- Work to complete -
Reproduce all the entries exactly and keep the pictures out.

(Exercise material)

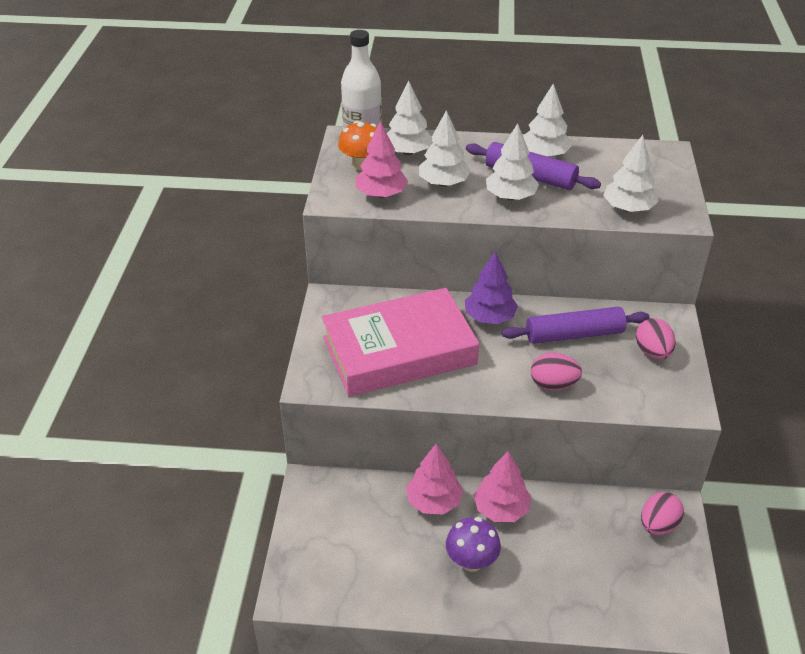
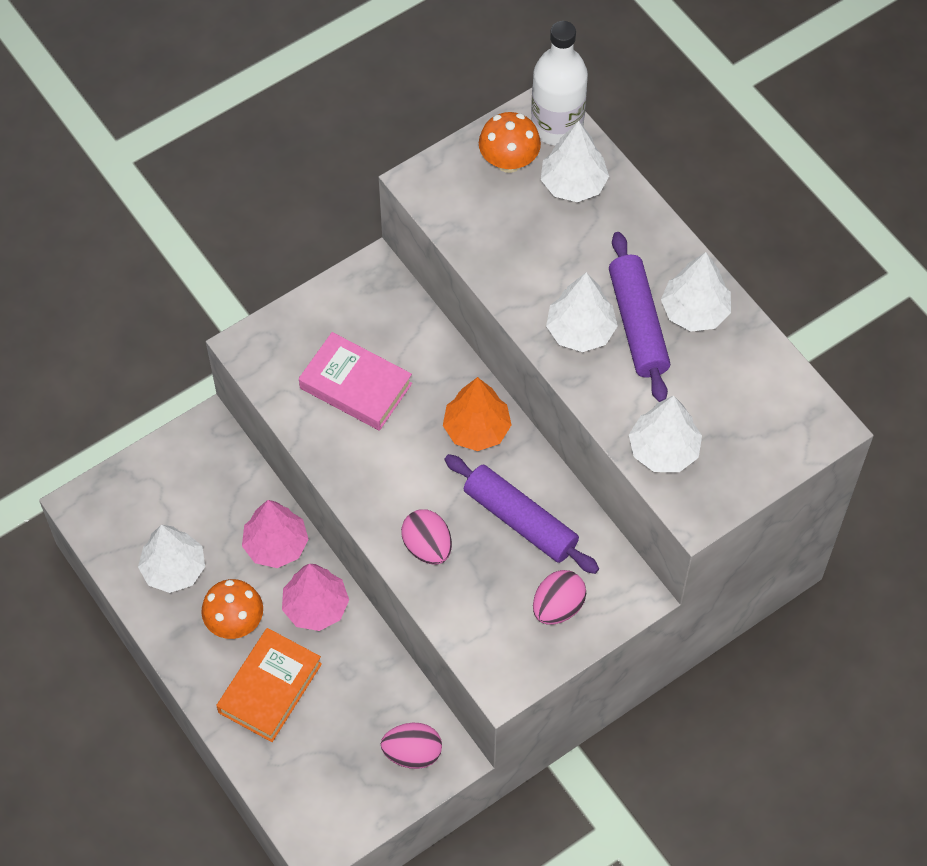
camera: 50 degrees right, 20 degrees up
(381, 194) = (473, 216): pink tree -> none
(399, 351) = (355, 386): pink book -> pink book, size x0.58
(443, 183) = (546, 255): white tree -> white tree (174, 569)
(471, 561) = (235, 622): purple mushroom -> orange mushroom
(489, 317) = (476, 429): purple tree -> orange tree
(542, 573) = (270, 688): none -> orange book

(End Exercise material)

- Worked solution -
camera: 50 degrees right, 20 degrees up
(381, 194) = (473, 216): pink tree -> none
(399, 351) = (355, 386): pink book -> pink book, size x0.58
(443, 183) = (546, 255): white tree -> white tree (174, 569)
(471, 561) = (235, 622): purple mushroom -> orange mushroom
(489, 317) = (476, 429): purple tree -> orange tree
(542, 573) = (270, 688): none -> orange book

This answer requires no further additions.